- [MATERIAL FOR THE TASK]:
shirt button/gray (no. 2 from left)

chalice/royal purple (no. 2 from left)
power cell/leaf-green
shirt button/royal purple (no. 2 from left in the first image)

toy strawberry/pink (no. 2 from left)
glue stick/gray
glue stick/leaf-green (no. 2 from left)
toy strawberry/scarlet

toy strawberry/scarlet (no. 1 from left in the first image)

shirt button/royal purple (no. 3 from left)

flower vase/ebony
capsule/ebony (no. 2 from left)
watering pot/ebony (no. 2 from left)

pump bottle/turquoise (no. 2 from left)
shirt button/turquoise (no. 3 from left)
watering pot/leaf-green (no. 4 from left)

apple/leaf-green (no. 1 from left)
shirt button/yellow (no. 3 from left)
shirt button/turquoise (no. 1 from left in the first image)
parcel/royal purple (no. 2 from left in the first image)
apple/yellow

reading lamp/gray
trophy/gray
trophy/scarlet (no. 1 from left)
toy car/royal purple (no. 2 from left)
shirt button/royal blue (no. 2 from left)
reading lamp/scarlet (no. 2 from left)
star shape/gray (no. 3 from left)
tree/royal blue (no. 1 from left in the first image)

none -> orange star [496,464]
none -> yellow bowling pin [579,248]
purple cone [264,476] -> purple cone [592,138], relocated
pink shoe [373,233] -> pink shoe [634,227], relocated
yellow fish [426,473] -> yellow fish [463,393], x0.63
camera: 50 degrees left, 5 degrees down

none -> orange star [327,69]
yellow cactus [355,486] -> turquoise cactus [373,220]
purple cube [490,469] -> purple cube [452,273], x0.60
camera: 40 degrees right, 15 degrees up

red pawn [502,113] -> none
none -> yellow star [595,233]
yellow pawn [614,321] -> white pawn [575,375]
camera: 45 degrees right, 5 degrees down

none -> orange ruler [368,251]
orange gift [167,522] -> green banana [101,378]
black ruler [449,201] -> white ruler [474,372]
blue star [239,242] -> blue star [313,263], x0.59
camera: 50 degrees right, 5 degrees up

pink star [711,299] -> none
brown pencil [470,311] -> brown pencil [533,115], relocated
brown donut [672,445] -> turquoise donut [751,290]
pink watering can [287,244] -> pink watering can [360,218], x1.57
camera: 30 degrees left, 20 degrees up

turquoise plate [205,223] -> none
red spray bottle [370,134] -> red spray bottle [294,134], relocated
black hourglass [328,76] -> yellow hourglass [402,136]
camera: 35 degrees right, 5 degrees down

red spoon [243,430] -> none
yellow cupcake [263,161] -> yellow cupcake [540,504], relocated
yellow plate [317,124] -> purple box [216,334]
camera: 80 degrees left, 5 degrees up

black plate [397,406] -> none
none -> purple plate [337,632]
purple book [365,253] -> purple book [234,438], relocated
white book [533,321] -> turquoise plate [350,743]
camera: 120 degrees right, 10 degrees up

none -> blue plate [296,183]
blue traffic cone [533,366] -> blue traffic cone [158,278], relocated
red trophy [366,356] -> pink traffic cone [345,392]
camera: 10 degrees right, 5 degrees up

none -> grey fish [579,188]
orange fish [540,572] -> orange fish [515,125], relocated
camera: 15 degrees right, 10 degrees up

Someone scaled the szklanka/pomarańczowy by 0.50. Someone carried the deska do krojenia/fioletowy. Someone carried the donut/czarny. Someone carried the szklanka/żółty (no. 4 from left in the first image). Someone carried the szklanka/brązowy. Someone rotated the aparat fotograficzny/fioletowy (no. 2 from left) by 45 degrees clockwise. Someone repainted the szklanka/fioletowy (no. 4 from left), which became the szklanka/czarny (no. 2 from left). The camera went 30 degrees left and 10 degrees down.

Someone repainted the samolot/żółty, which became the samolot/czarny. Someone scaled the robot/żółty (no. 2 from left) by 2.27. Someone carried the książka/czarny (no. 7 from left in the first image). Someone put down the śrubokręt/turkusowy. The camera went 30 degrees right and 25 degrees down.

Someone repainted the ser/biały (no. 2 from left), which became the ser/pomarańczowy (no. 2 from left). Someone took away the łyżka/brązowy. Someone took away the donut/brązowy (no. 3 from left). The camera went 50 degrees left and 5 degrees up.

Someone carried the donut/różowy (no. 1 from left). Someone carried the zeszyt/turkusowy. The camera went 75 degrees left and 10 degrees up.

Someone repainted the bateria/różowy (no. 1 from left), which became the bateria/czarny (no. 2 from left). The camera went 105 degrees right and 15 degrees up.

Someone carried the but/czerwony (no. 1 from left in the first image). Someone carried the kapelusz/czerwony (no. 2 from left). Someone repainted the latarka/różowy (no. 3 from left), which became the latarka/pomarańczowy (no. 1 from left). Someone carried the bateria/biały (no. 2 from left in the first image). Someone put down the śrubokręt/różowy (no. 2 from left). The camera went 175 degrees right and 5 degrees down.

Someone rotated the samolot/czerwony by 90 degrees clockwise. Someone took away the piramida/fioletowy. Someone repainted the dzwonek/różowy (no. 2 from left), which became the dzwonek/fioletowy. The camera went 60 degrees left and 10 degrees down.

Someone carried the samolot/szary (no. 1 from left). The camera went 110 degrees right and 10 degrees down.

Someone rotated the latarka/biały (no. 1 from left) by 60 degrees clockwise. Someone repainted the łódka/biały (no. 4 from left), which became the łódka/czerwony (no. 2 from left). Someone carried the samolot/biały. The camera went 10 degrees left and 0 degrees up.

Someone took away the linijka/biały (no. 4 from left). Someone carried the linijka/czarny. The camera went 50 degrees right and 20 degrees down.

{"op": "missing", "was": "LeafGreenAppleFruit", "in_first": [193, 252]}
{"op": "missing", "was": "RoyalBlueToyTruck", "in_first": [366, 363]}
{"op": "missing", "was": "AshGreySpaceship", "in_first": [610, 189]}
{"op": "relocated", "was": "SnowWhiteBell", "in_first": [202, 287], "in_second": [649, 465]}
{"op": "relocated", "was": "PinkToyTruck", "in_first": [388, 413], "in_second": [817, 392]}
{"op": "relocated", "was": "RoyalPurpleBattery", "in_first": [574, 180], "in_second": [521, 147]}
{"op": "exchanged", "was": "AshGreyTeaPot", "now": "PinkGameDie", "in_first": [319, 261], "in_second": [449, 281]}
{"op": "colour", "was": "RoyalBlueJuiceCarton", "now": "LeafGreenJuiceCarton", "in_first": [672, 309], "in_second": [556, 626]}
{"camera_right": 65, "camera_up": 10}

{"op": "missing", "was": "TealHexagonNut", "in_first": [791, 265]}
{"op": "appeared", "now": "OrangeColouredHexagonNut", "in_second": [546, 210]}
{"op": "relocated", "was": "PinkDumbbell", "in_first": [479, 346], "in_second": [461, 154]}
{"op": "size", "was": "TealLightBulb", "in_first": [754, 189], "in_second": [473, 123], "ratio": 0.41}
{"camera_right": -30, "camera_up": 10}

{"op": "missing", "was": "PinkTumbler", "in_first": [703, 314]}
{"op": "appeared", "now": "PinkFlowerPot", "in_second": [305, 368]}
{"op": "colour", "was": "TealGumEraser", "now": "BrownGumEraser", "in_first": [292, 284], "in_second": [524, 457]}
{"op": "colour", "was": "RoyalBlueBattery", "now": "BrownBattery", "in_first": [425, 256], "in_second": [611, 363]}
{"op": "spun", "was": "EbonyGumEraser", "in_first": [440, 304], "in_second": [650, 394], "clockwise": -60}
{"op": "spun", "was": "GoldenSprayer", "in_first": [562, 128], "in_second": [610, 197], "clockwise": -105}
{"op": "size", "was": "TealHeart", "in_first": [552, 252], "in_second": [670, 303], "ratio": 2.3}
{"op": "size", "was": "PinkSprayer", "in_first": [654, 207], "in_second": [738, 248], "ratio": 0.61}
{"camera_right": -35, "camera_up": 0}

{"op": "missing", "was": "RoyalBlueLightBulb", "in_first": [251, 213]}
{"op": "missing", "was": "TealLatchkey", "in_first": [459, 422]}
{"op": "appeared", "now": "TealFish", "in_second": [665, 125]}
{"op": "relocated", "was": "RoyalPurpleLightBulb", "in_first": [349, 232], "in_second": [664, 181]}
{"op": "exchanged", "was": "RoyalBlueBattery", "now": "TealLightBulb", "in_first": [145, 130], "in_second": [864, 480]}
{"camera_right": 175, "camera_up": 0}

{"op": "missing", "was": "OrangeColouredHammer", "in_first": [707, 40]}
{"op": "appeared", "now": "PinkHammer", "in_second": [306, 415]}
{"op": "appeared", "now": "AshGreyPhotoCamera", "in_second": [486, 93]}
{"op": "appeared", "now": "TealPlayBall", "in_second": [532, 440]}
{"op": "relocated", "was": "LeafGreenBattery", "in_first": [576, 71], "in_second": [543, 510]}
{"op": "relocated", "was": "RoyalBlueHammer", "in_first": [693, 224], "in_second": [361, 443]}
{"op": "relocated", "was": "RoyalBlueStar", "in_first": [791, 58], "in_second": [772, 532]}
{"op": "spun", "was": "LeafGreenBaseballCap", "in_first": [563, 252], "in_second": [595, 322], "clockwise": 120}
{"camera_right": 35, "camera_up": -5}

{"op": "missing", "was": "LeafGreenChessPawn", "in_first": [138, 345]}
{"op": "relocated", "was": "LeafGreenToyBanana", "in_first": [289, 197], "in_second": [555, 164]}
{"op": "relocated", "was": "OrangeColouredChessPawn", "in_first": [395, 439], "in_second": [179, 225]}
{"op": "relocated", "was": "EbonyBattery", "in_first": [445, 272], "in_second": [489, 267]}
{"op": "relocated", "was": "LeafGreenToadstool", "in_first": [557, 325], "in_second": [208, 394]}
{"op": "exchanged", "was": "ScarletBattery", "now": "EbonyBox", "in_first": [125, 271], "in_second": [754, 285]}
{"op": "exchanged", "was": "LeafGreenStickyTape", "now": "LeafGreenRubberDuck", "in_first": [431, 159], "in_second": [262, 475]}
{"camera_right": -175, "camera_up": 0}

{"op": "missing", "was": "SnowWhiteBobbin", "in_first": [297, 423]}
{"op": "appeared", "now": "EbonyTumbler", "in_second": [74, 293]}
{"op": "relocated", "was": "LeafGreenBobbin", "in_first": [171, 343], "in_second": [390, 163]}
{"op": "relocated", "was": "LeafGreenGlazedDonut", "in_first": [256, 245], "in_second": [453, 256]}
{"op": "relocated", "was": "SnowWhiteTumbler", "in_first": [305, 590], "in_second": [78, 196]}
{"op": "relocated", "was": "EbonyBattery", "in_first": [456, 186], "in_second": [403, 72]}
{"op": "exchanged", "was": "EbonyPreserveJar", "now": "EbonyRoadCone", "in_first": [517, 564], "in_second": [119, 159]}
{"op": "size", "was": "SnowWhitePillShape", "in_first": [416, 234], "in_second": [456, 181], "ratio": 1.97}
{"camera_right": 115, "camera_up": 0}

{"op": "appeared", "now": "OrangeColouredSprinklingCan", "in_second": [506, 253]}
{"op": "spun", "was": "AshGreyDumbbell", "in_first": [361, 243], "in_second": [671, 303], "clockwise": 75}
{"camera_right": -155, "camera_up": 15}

- [INSTRUCTIONS FOR THE TASK]:
Please reproduce exactly the lines in the listing above from the one containing "purple cone [264,476]" through the one containing "yellow fish [426,473]", both included, and nothing more.

- [WRITTEN SOLUTION]:
purple cone [264,476] -> purple cone [592,138], relocated
pink shoe [373,233] -> pink shoe [634,227], relocated
yellow fish [426,473] -> yellow fish [463,393], x0.63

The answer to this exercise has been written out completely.